> _What you have to do_:
Omit the images, then repeat the listing exactly.

> _Material to process_:
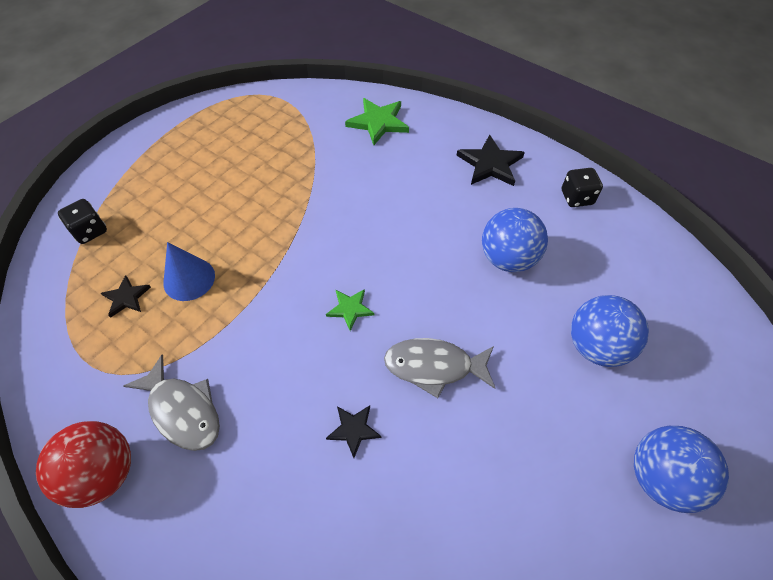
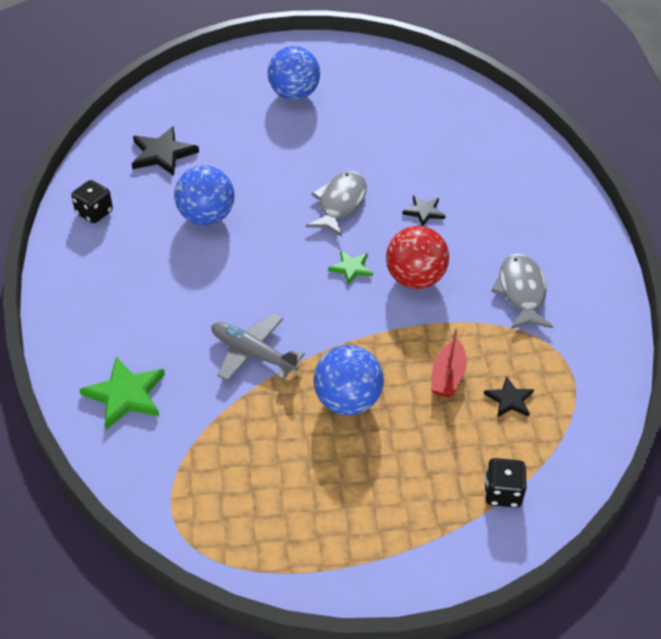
camera: 135 degrees left, 10 degrees down
(104, 473) = (595, 295): red ball -> red ball (415, 279)
(189, 279) = (447, 377): blue cone -> red boat
(339, 193) = (252, 353): none -> grey plane
(434, 366) = (340, 204): grey fish -> grey fish turned 120 degrees counterclockwise
(490, 164) = (105, 281): black star -> black star (162, 154)
(596, 346) = (235, 147): blue ball -> blue ball (347, 401)

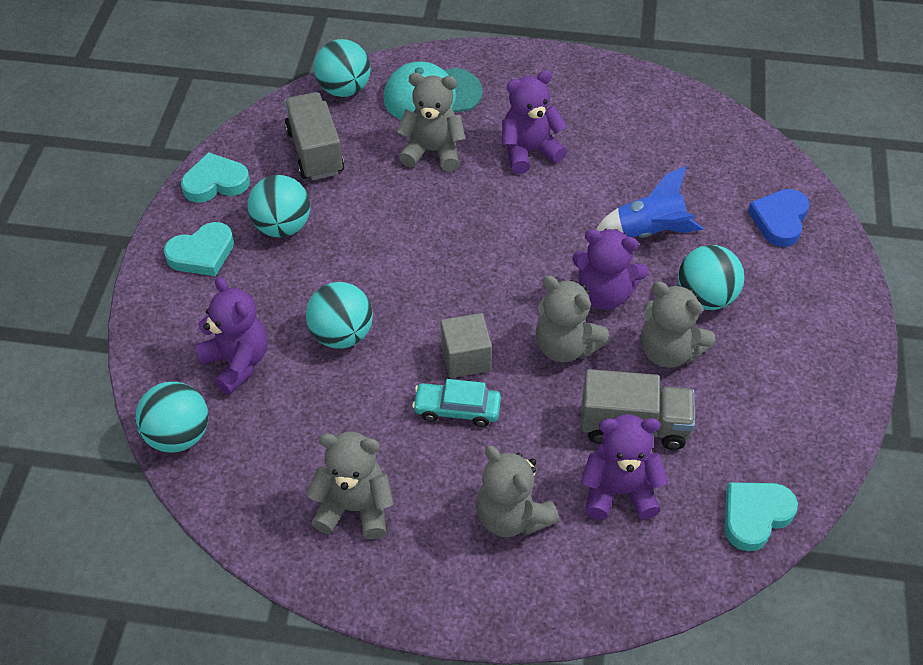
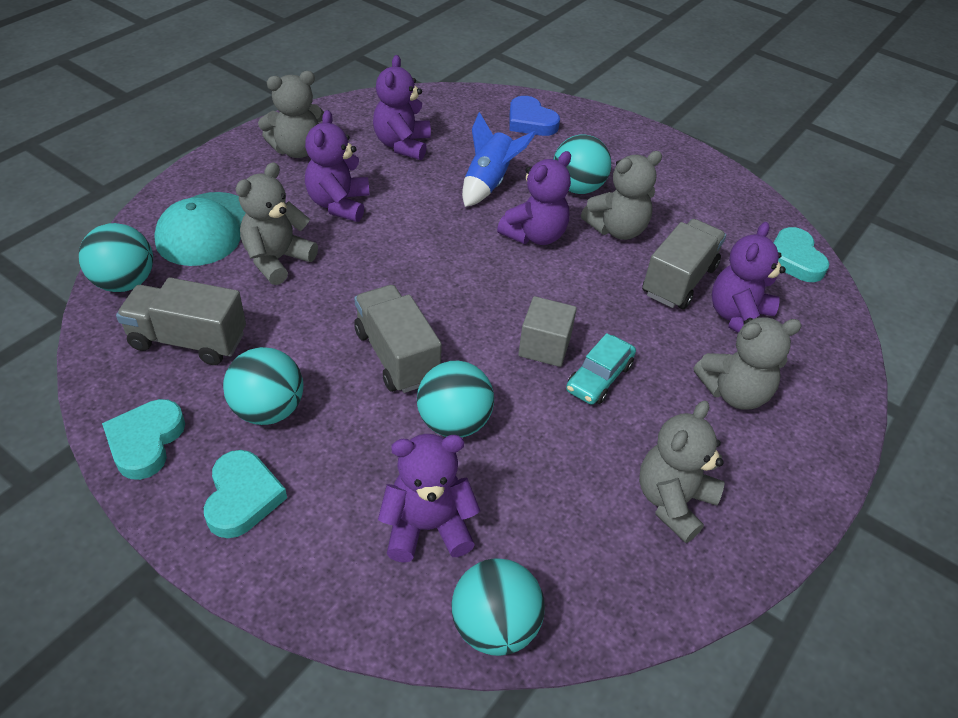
camera: 65 degrees left, 5 degrees down
(384, 270) = (396, 356): none -> grey truck
(565, 346) = (574, 281): grey teddy bear -> grey teddy bear (297, 150)
(648, 150) = (402, 145): none -> purple teddy bear

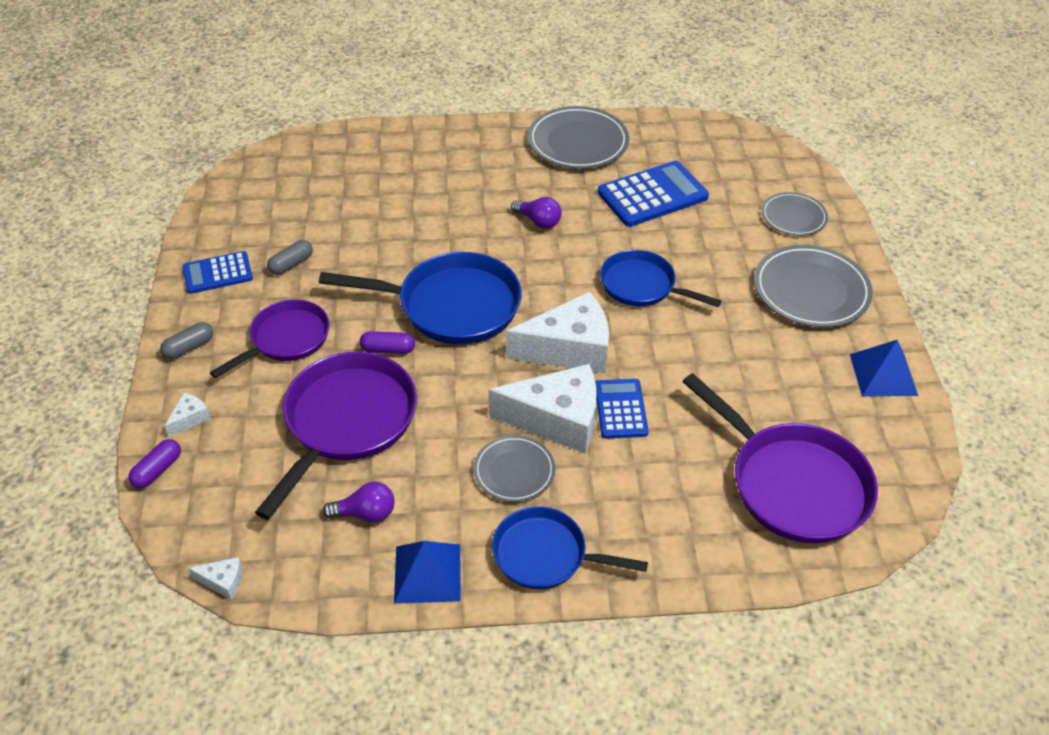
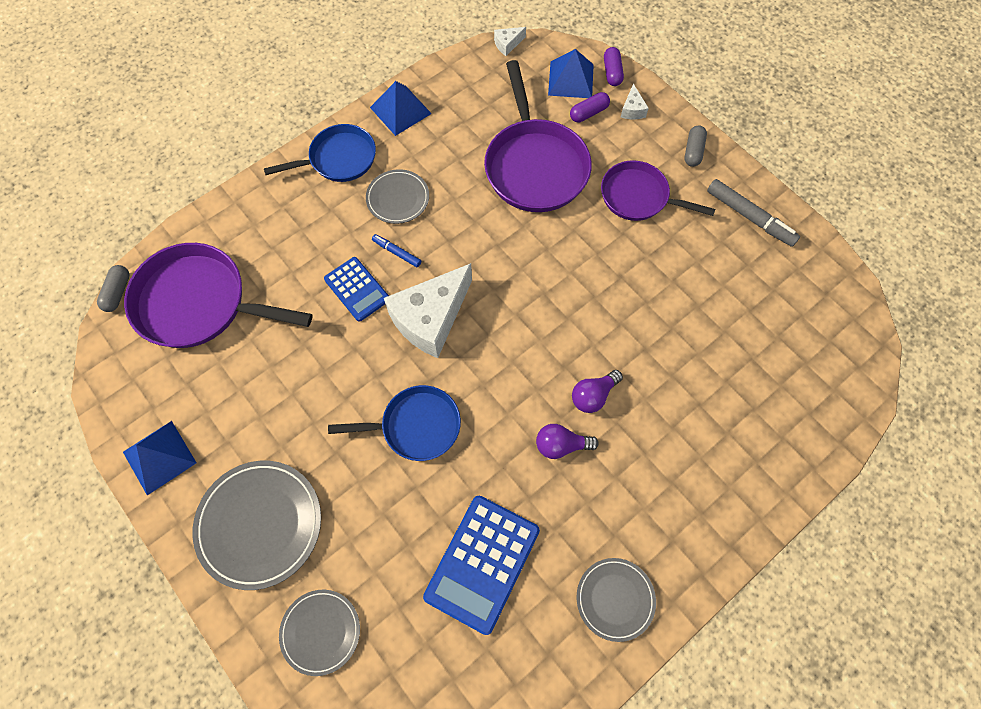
camera: 145 degrees right, 20 degrees up
(208, 490) = (571, 79): none -> blue pyramid
(218, 273) = (749, 217): blue calculator -> grey marker
(286, 339) = (639, 197): purple pan -> purple pan turned 105 degrees clockwise
(291, 264) = (709, 260): grey capsule -> grey capsule (118, 292)
(365, 513) = (466, 120): purple light bulb -> purple light bulb (593, 395)
(388, 349) = (562, 234): purple capsule -> purple capsule (588, 113)
(451, 306) = (553, 301): blue pan -> none
(557, 420) = (397, 252): white cheese -> blue marker
(578, 142) = (615, 599): grey plate -> grey plate, size x0.60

> _Answer box_:
camera: 135 degrees left, 10 degrees down
(104, 473) = (595, 295): red ball -> red ball (415, 279)
(189, 279) = (447, 377): blue cone -> red boat
(339, 193) = (252, 353): none -> grey plane
(434, 366) = (340, 204): grey fish -> grey fish turned 120 degrees counterclockwise
(490, 164) = (105, 281): black star -> black star (162, 154)
(596, 346) = (235, 147): blue ball -> blue ball (347, 401)

camera: 65 degrees left, 5 degrees down
(384, 270) = (396, 356): none -> grey truck
(565, 346) = (574, 281): grey teddy bear -> grey teddy bear (297, 150)
(648, 150) = (402, 145): none -> purple teddy bear

camera: 145 degrees right, 20 degrees up
(208, 490) = (571, 79): none -> blue pyramid
(218, 273) = (749, 217): blue calculator -> grey marker
(286, 339) = (639, 197): purple pan -> purple pan turned 105 degrees clockwise
(291, 264) = (709, 260): grey capsule -> grey capsule (118, 292)
(365, 513) = (466, 120): purple light bulb -> purple light bulb (593, 395)
(388, 349) = (562, 234): purple capsule -> purple capsule (588, 113)
(451, 306) = (553, 301): blue pan -> none
(557, 420) = (397, 252): white cheese -> blue marker
(578, 142) = (615, 599): grey plate -> grey plate, size x0.60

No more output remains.